What needs to be done:
Print the whole listing exactly as it appears, but skip the pictures.

Record extracts:

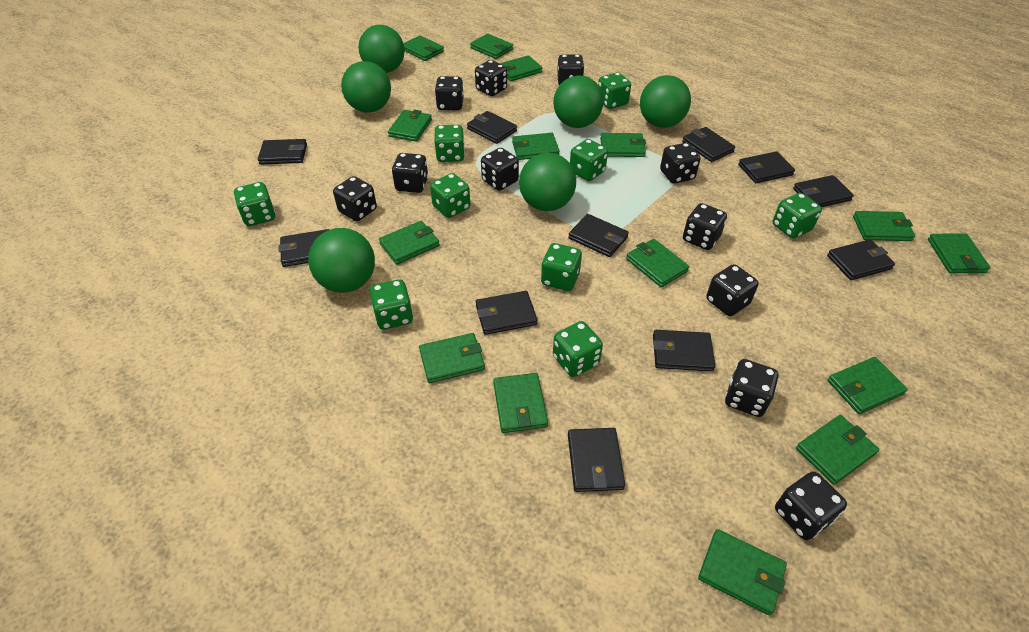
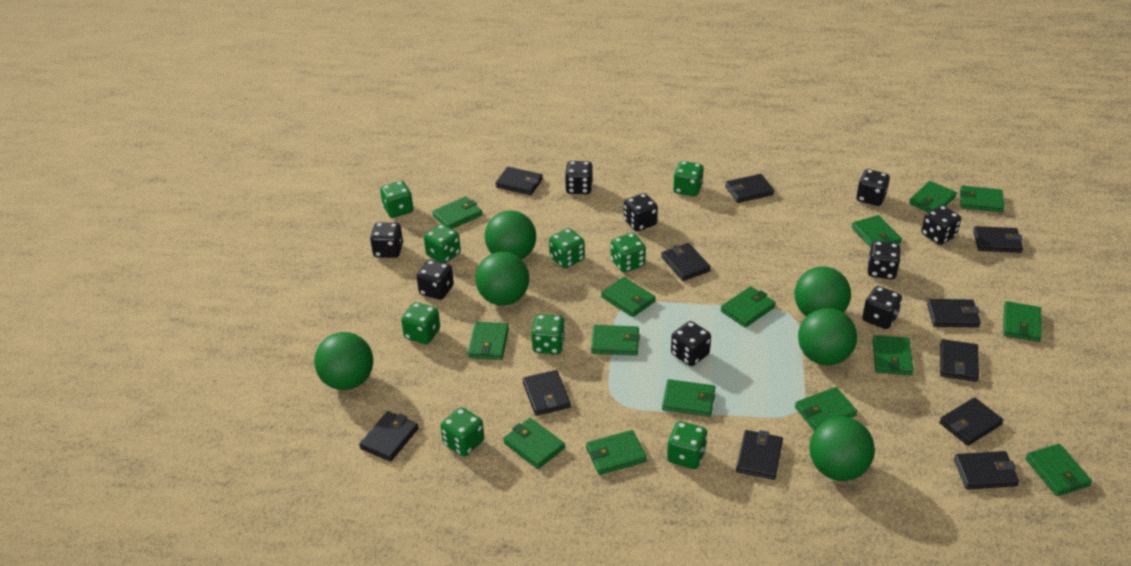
black dice: 11 -> 9

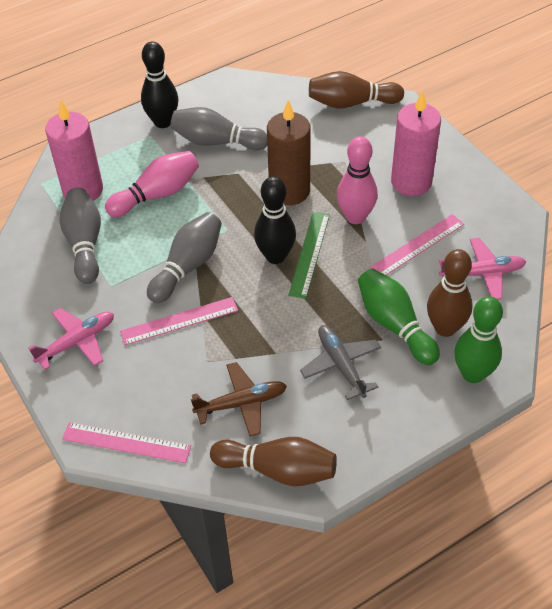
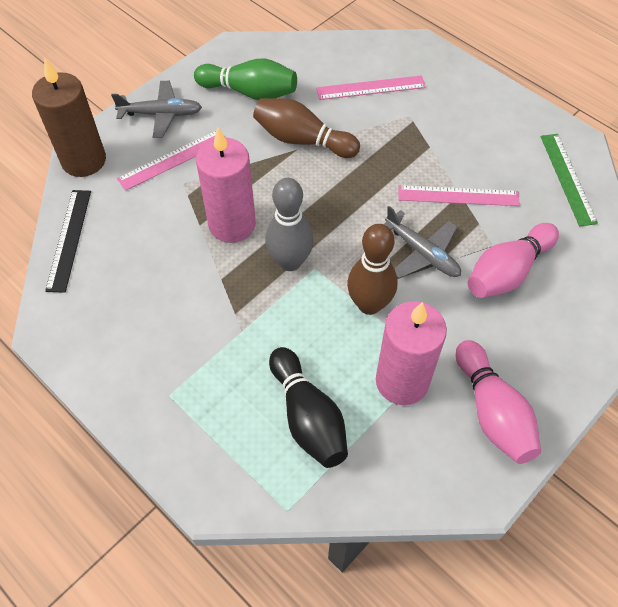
black bowling pin: 2 -> 1
black ruler: 0 -> 1
brown bowling pin: 3 -> 2
brown plane: 1 -> 0
green bowling pin: 2 -> 1
grey bowling pin: 3 -> 1
grey plane: 1 -> 2
pink plane: 2 -> 0

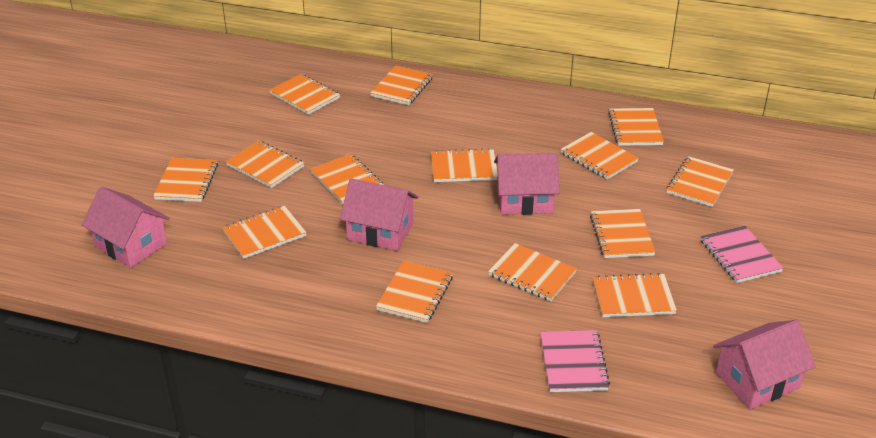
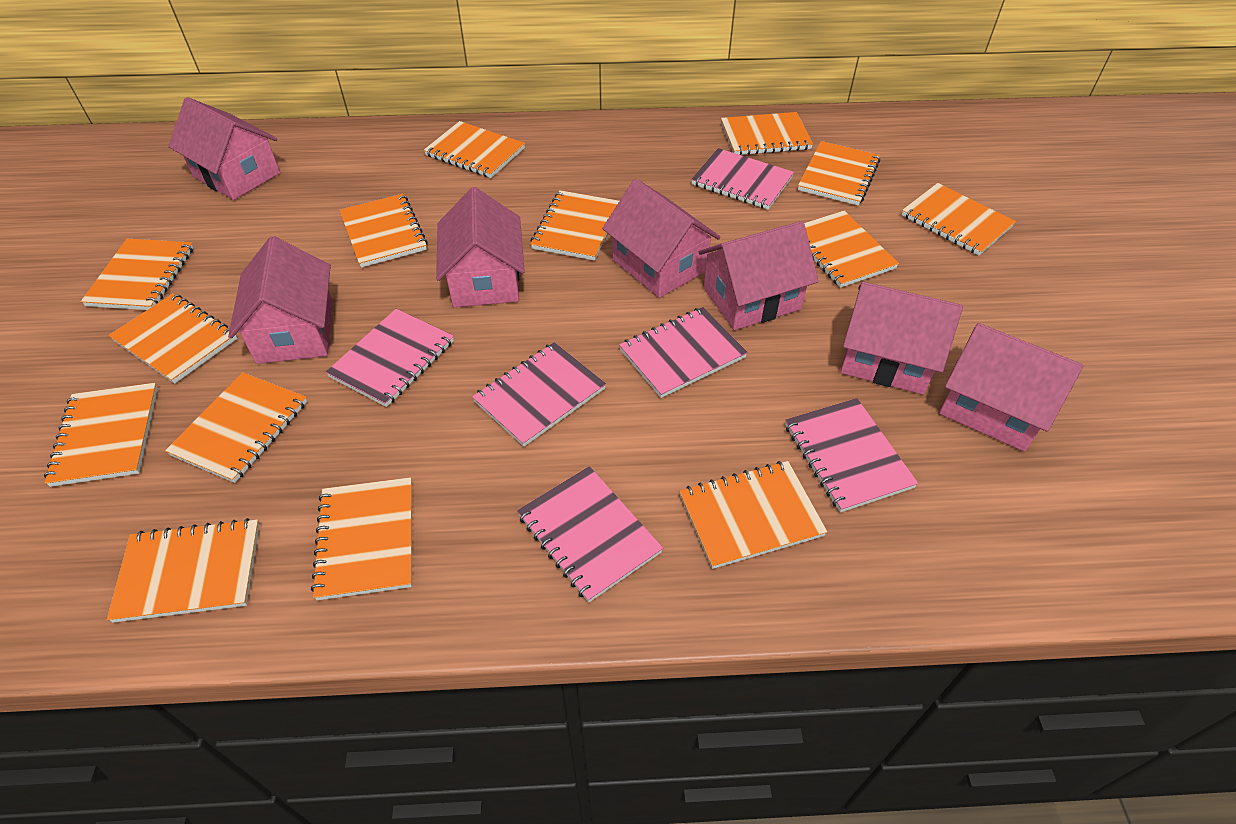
pink house: 4 -> 7
pink notebook: 2 -> 6

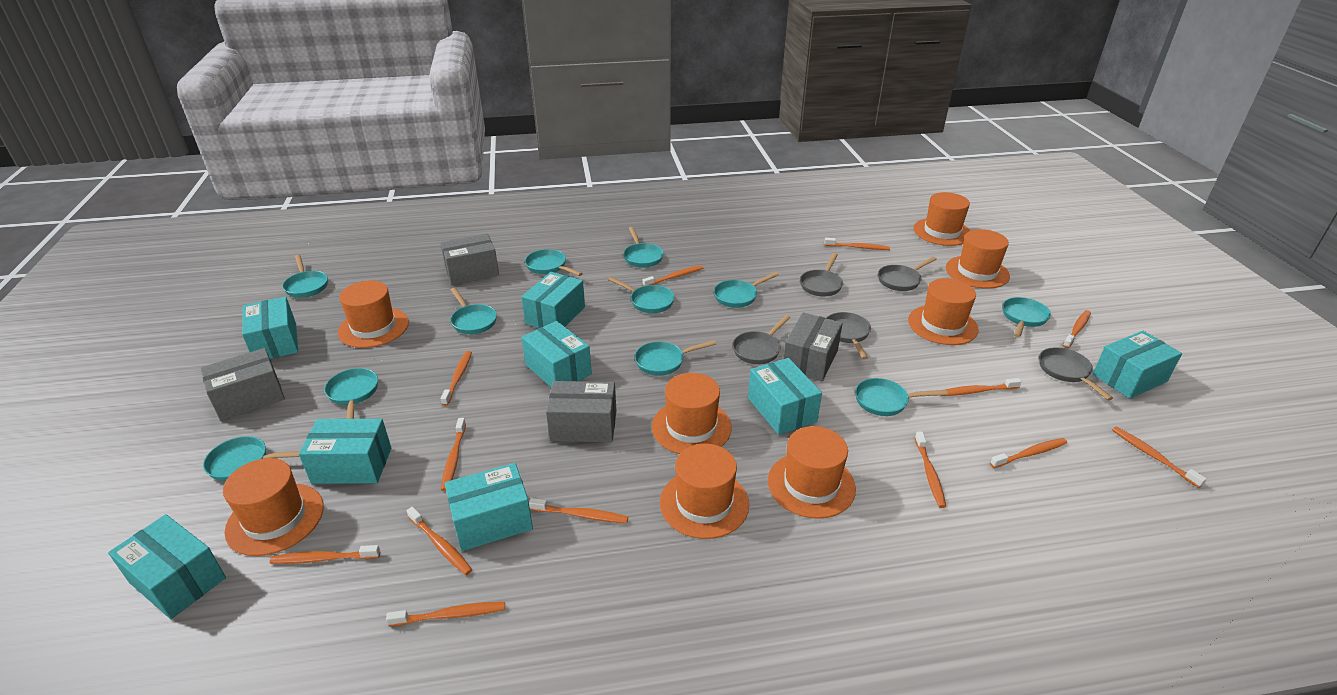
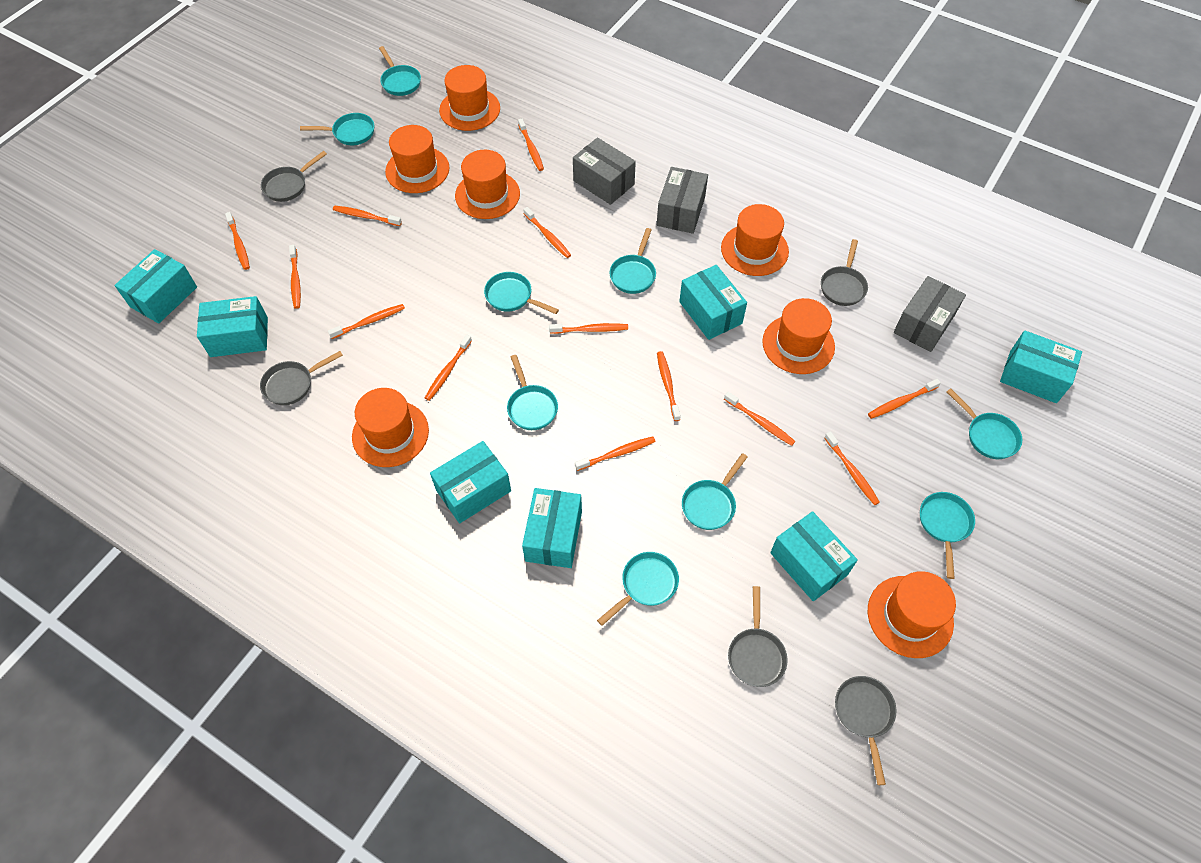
grey box: 4 -> 3
orange hat: 8 -> 7
turquoise box: 8 -> 7
turquoise pan: 11 -> 9

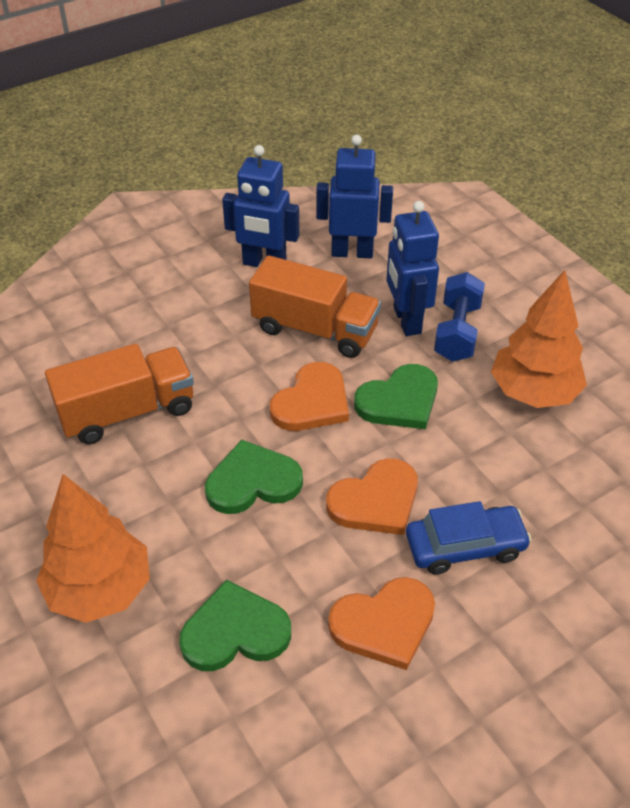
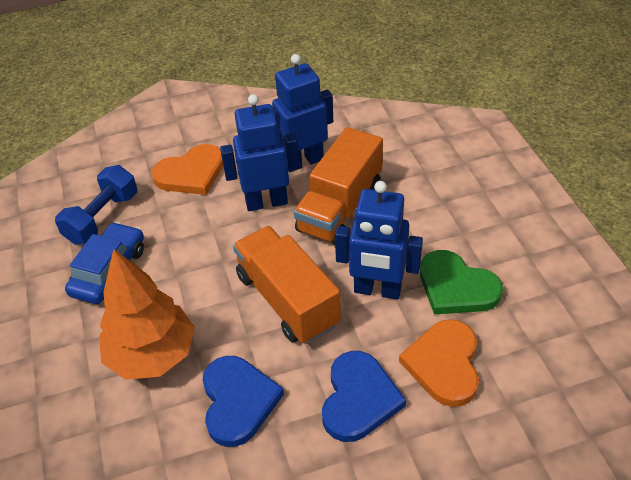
blue heart: 0 -> 2
green heart: 3 -> 1
orange heart: 3 -> 2
orange tree: 2 -> 1

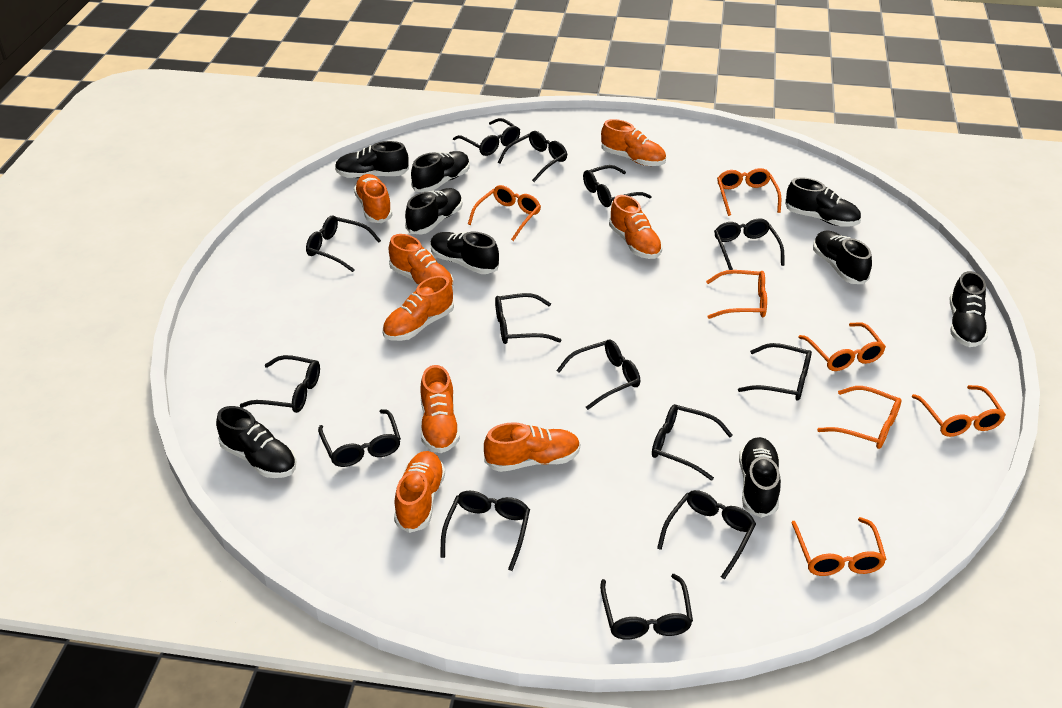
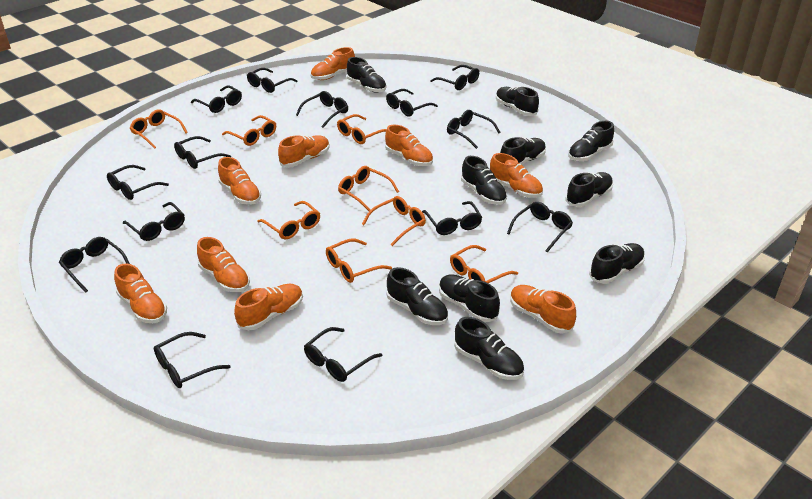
black shoe: 9 -> 10
orange glasses: 7 -> 8
orange shoe: 8 -> 9

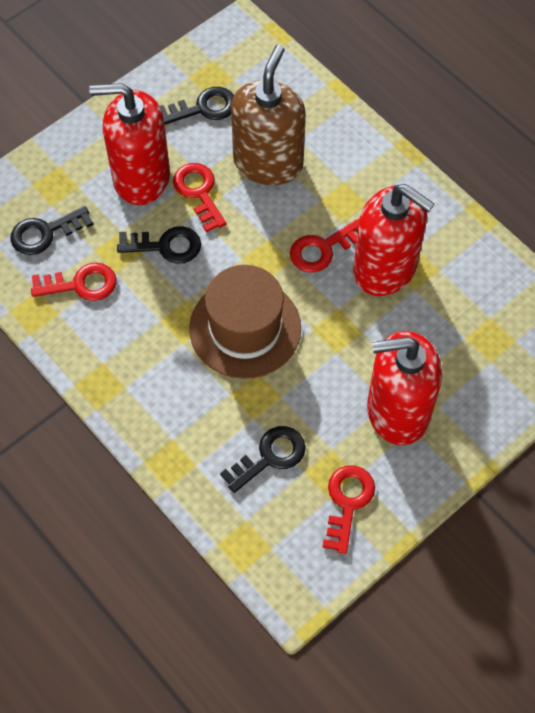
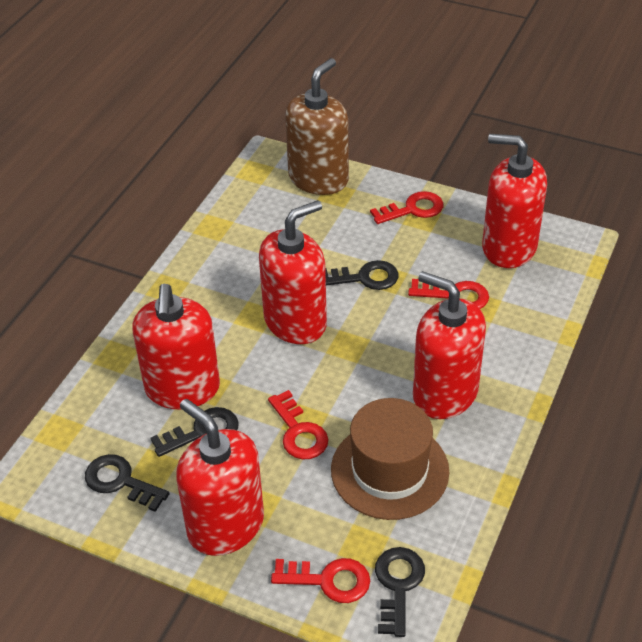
red soap dispenser: 3 -> 5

Exercise response:
black dice: 11 -> 9

black bowling pin: 2 -> 1
black ruler: 0 -> 1
brown bowling pin: 3 -> 2
brown plane: 1 -> 0
green bowling pin: 2 -> 1
grey bowling pin: 3 -> 1
grey plane: 1 -> 2
pink plane: 2 -> 0

pink house: 4 -> 7
pink notebook: 2 -> 6

grey box: 4 -> 3
orange hat: 8 -> 7
turquoise box: 8 -> 7
turquoise pan: 11 -> 9

blue heart: 0 -> 2
green heart: 3 -> 1
orange heart: 3 -> 2
orange tree: 2 -> 1

black shoe: 9 -> 10
orange glasses: 7 -> 8
orange shoe: 8 -> 9

red soap dispenser: 3 -> 5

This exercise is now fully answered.